* TASK ITEM: Of the entries below, restate word for word only the section that runs from the line with "IC204: HG7881 -> TC118S" to the line with "R203: 82 (CTL, STAT) -> none", counting both ends.

═════ GIVEN INFORMATION ═════

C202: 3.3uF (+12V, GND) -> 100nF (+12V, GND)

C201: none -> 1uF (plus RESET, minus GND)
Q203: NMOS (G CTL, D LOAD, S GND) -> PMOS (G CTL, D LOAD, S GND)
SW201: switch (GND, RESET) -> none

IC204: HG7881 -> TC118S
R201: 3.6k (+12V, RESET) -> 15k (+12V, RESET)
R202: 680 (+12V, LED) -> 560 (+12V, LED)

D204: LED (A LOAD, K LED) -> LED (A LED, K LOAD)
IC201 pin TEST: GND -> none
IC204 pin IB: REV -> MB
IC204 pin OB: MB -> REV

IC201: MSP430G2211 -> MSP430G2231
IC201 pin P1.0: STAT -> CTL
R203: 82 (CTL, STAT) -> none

═════
═════ GIVEN INFORMATION ═════

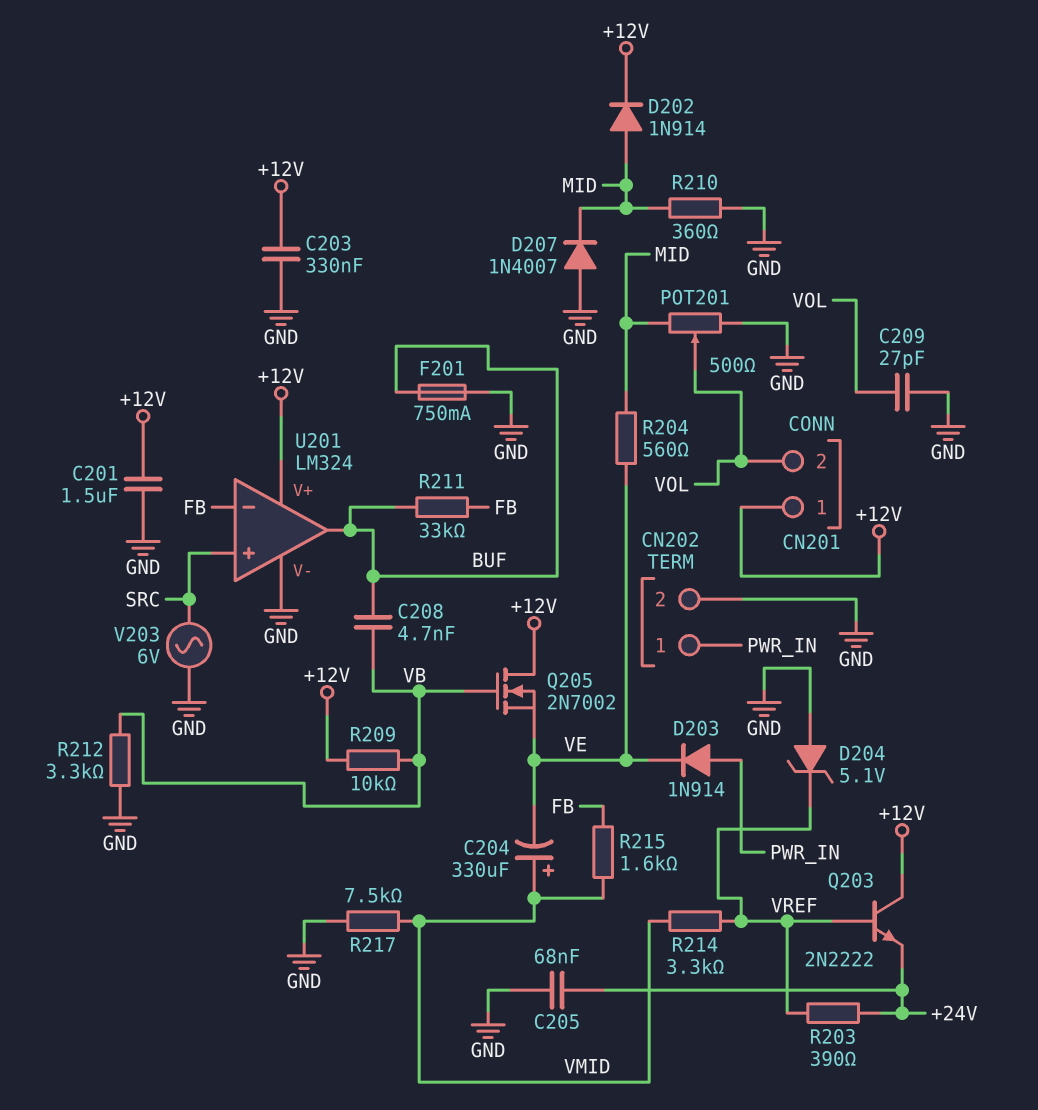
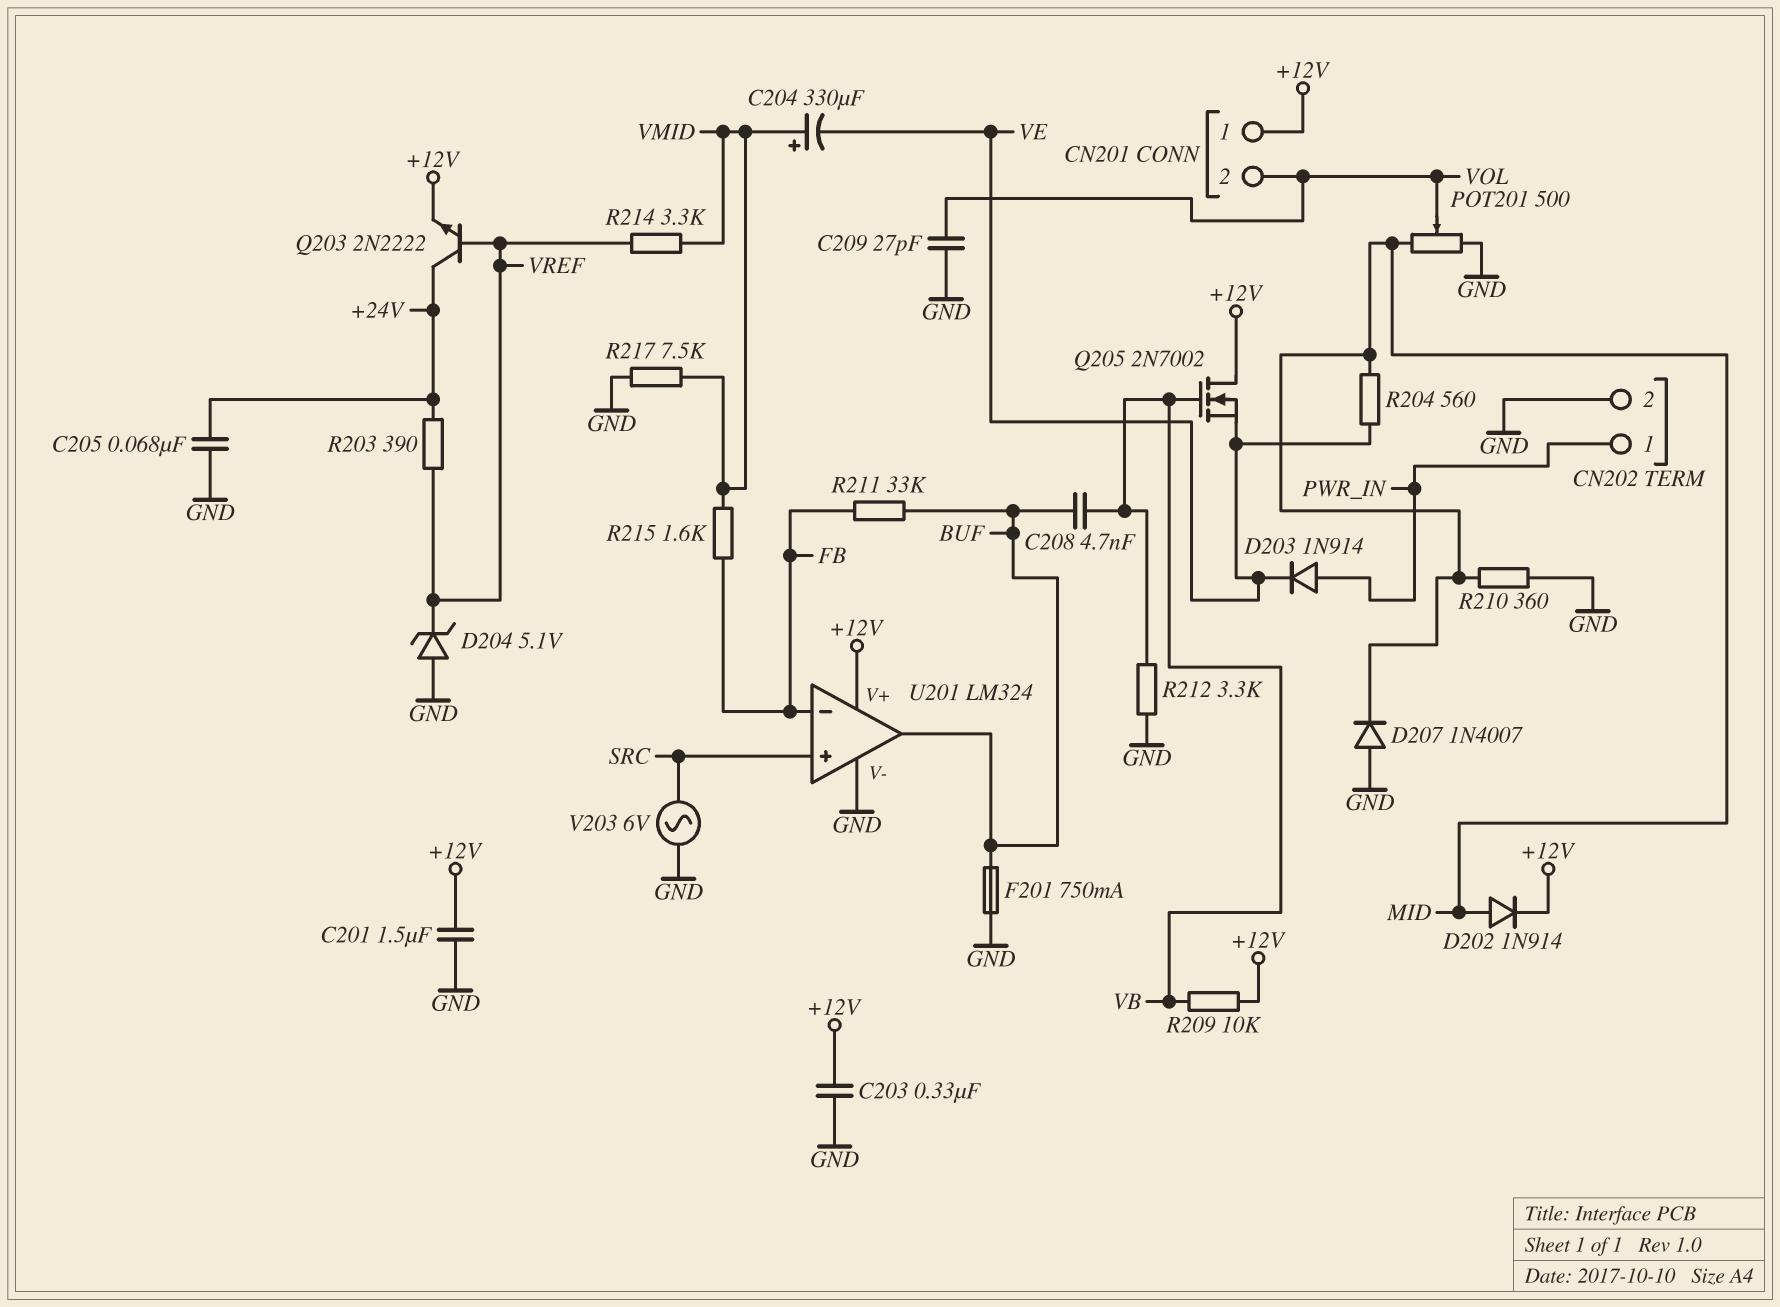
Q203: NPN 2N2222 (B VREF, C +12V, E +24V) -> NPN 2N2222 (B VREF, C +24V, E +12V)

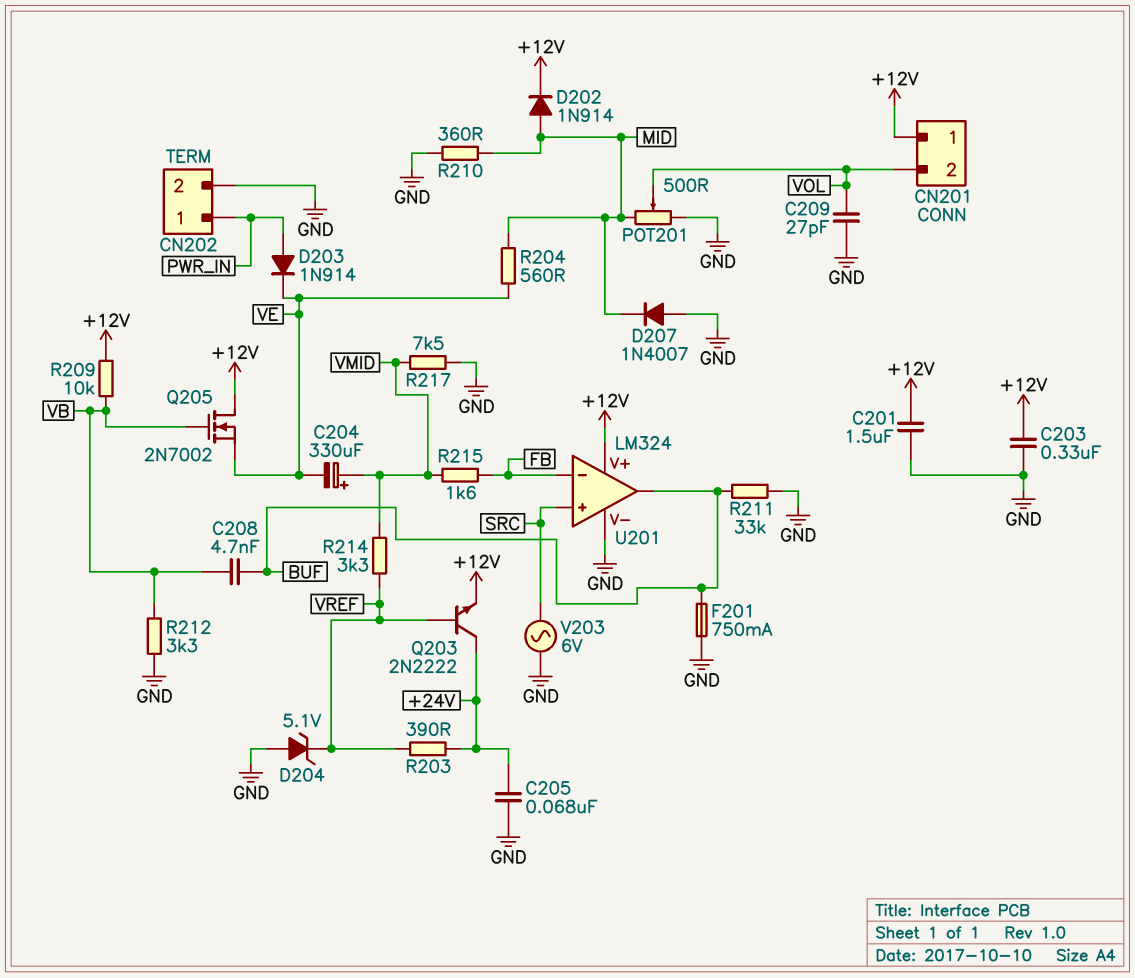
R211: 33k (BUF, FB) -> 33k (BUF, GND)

═════

* YOUR RESPONSE:
IC204: HG7881 -> TC118S
R201: 3.6k (+12V, RESET) -> 15k (+12V, RESET)
R202: 680 (+12V, LED) -> 560 (+12V, LED)

D204: LED (A LOAD, K LED) -> LED (A LED, K LOAD)
IC201 pin TEST: GND -> none
IC204 pin IB: REV -> MB
IC204 pin OB: MB -> REV

IC201: MSP430G2211 -> MSP430G2231
IC201 pin P1.0: STAT -> CTL
R203: 82 (CTL, STAT) -> none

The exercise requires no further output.